-- Start STORED ROWS --

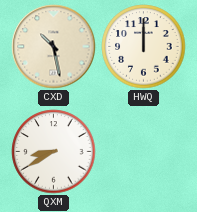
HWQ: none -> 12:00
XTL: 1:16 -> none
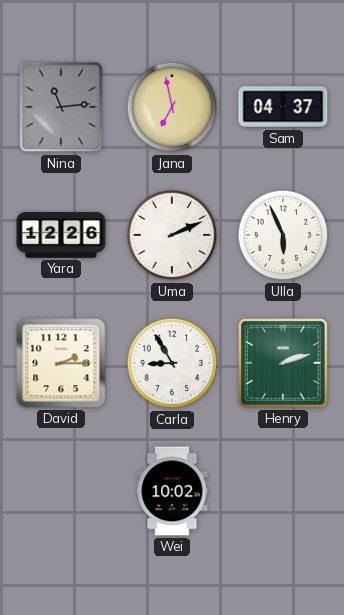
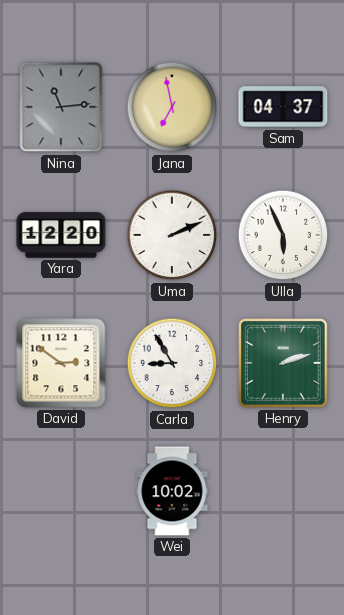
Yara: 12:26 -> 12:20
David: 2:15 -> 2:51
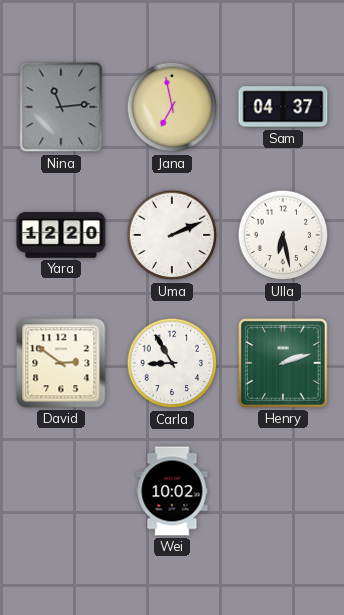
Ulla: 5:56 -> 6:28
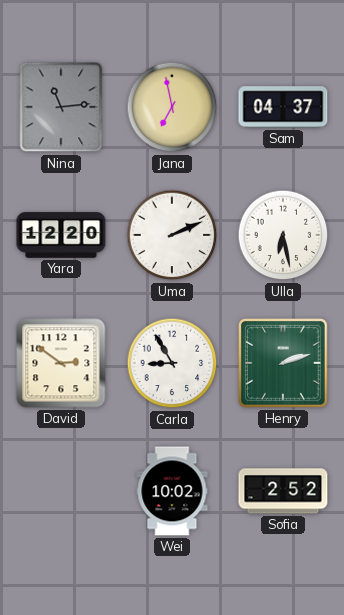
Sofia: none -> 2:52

-- End STORED ROWS --
-- Start STORED ROWS --

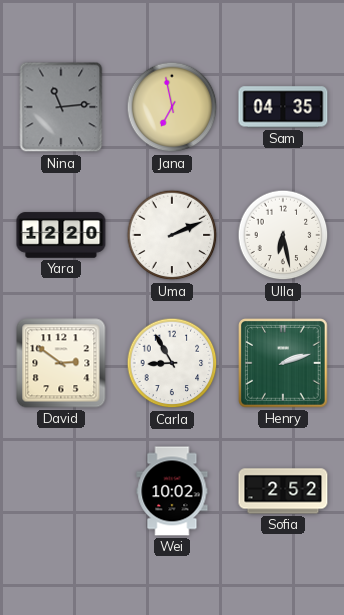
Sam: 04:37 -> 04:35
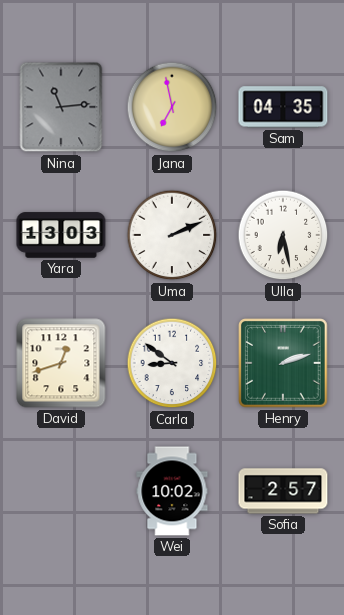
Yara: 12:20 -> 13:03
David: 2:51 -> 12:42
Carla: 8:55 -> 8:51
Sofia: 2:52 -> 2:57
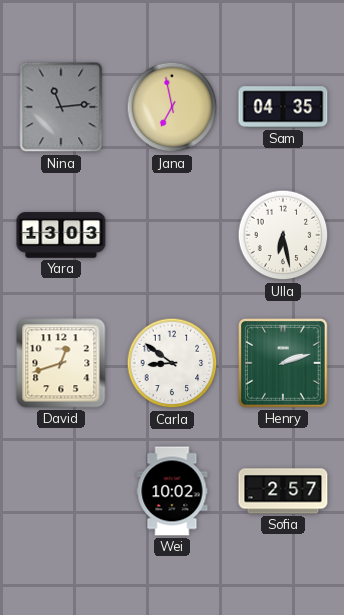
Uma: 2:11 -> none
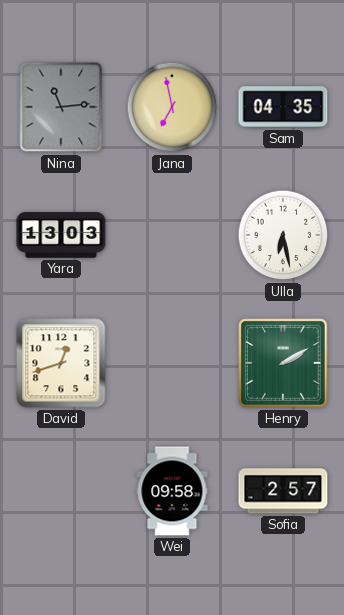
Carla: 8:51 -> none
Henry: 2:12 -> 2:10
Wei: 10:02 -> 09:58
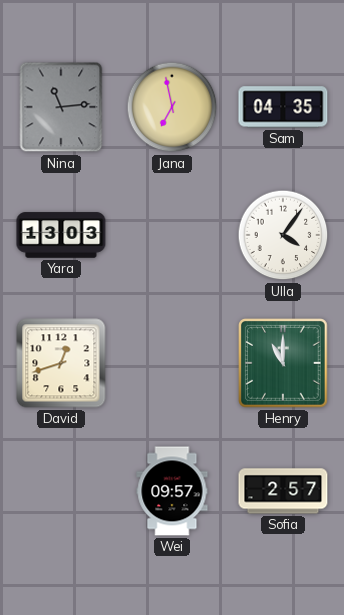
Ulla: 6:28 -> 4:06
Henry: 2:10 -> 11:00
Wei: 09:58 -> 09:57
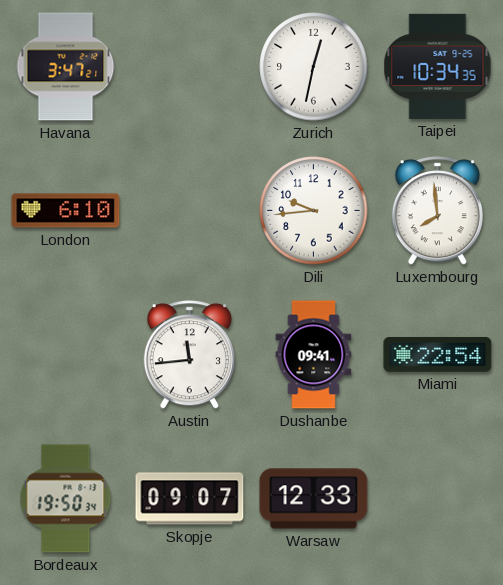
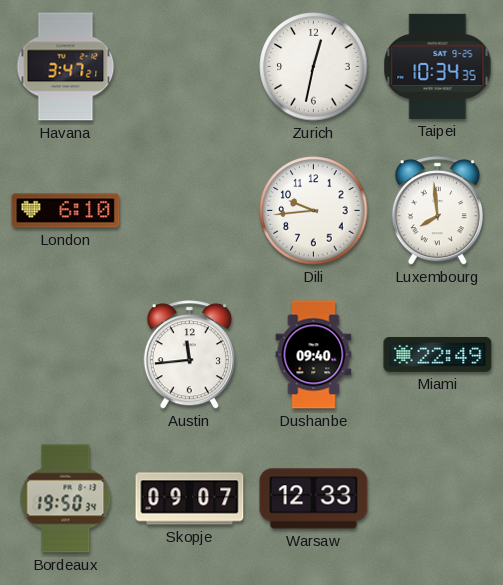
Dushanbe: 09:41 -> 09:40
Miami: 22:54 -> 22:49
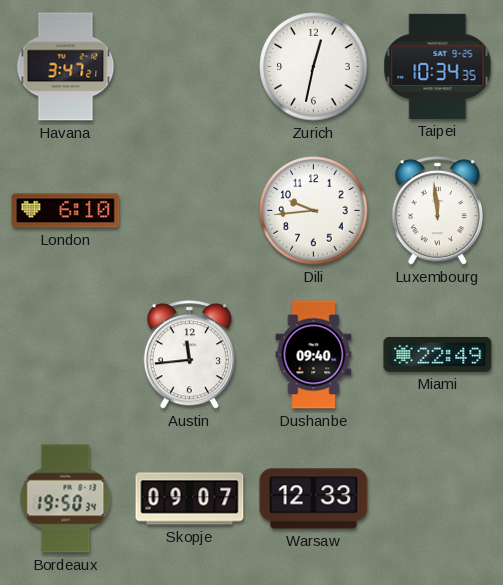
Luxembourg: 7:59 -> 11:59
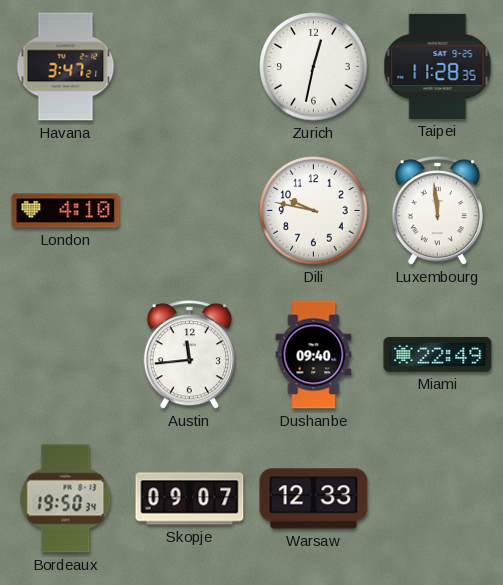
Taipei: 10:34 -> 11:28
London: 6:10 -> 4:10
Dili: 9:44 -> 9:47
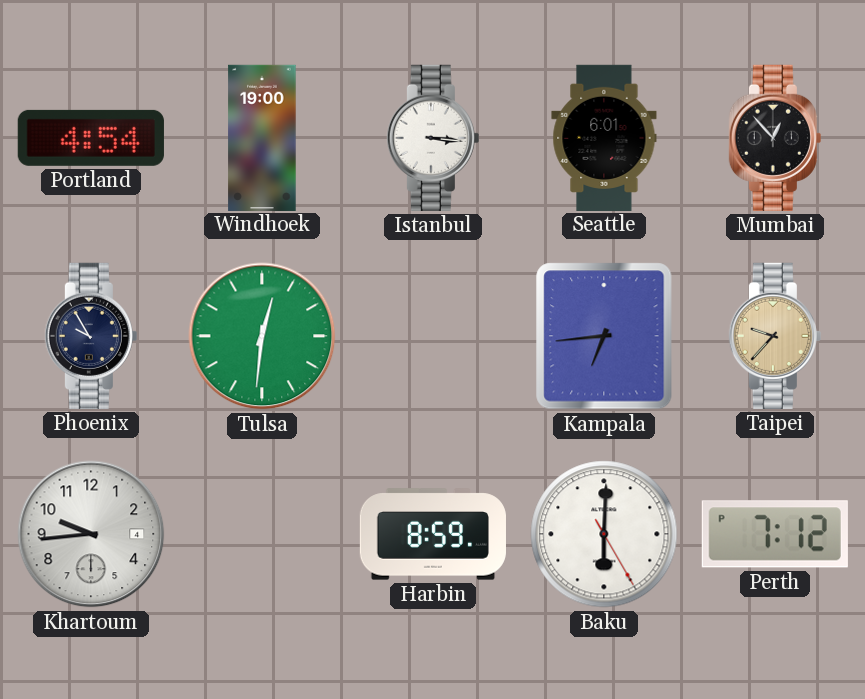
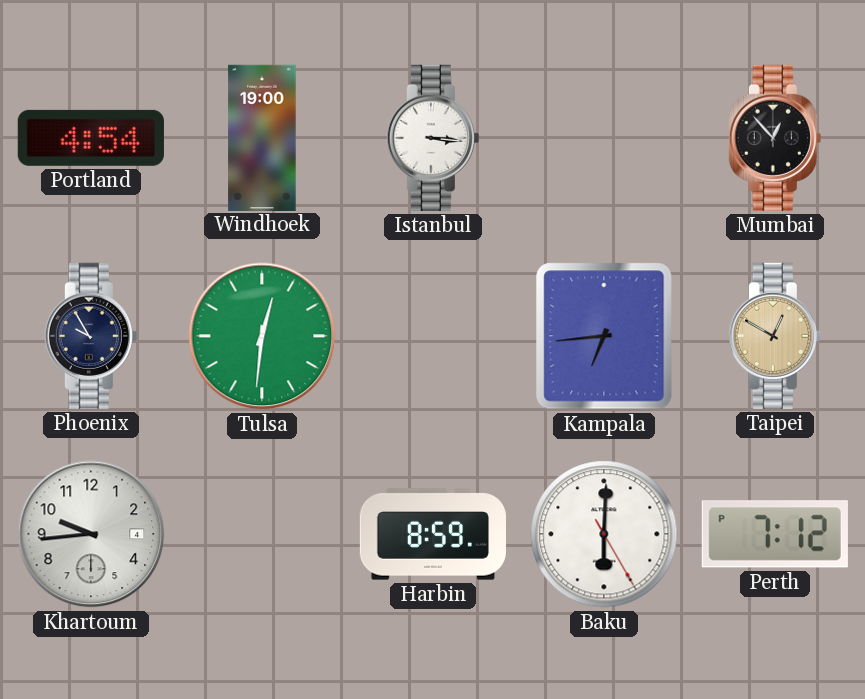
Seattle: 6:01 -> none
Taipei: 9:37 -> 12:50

-- End STORED ROWS --
-- Start STORED ROWS --

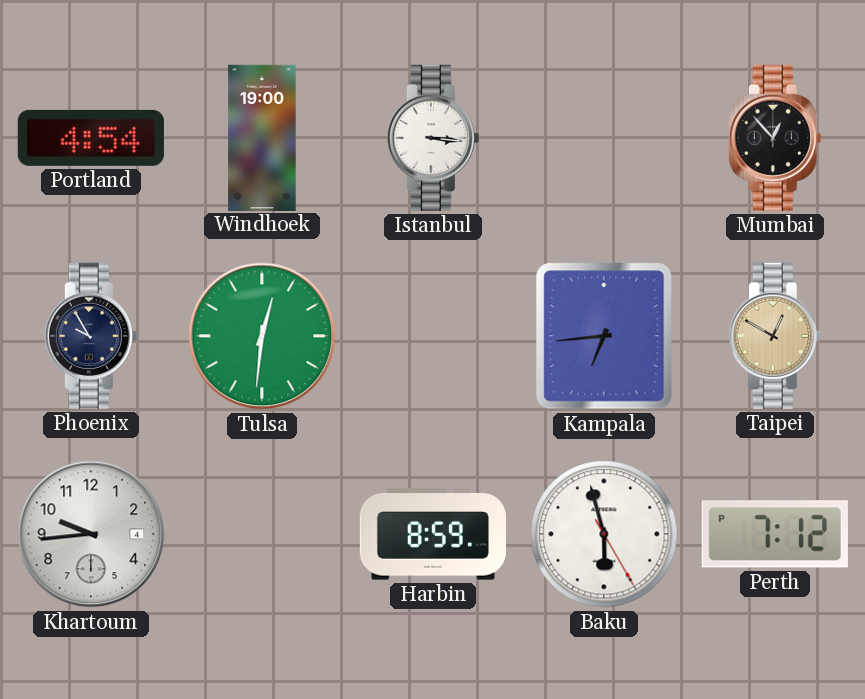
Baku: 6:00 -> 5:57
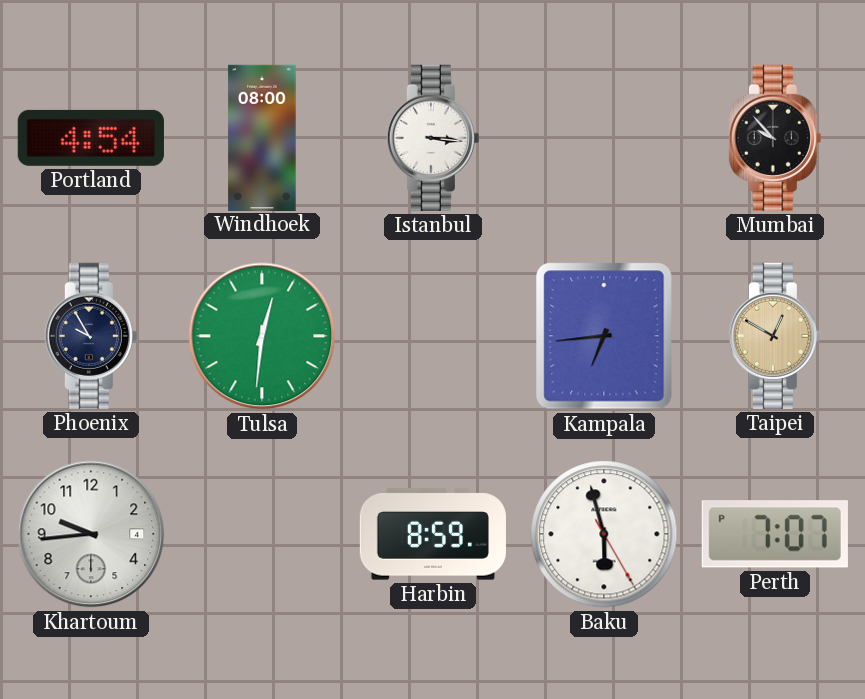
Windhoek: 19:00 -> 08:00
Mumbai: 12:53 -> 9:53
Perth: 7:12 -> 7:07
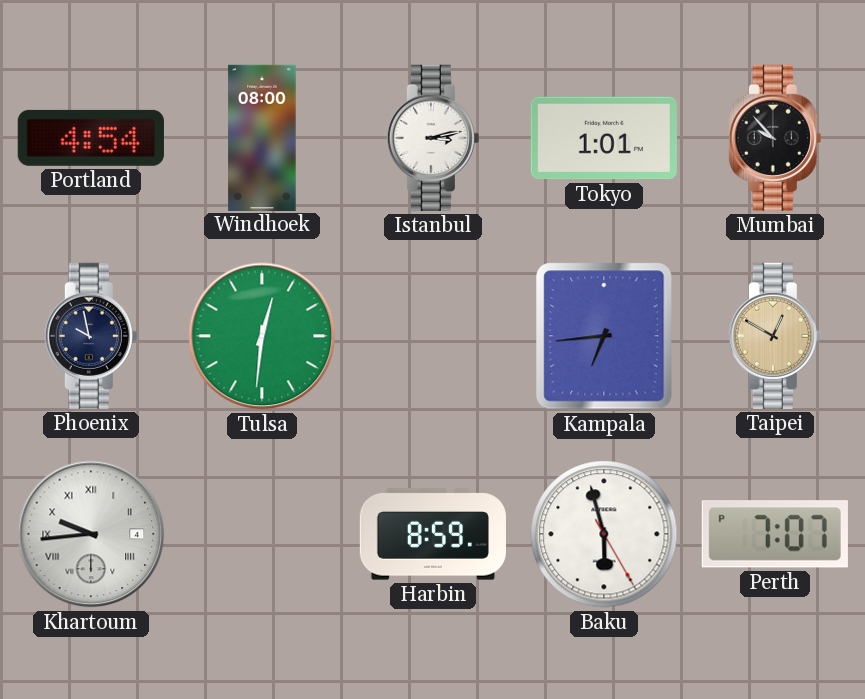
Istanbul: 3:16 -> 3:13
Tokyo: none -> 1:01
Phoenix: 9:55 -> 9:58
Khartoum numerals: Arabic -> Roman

-- End STORED ROWS --

> **TASK STATEMENT**: Rewrite the part of the entries that opens with the line containing "Sam: 04:37 -> 04:35" and closes with the line containing "Dili: 9:44 -> 9:47", swapping "Henry" for "Hank" and keeping everything else the same. Leave the pictures out of your answer.

> **REPLY**:
Sam: 04:37 -> 04:35
Yara: 12:20 -> 13:03
David: 2:51 -> 12:42
Carla: 8:55 -> 8:51
Sofia: 2:52 -> 2:57
Uma: 2:11 -> none
Carla: 8:51 -> none
Hank: 2:12 -> 2:10
Wei: 10:02 -> 09:58
Ulla: 6:28 -> 4:06
Hank: 2:10 -> 11:00
Wei: 09:58 -> 09:57
Dushanbe: 09:41 -> 09:40
Miami: 22:54 -> 22:49
Luxembourg: 7:59 -> 11:59
Taipei: 10:34 -> 11:28
London: 6:10 -> 4:10
Dili: 9:44 -> 9:47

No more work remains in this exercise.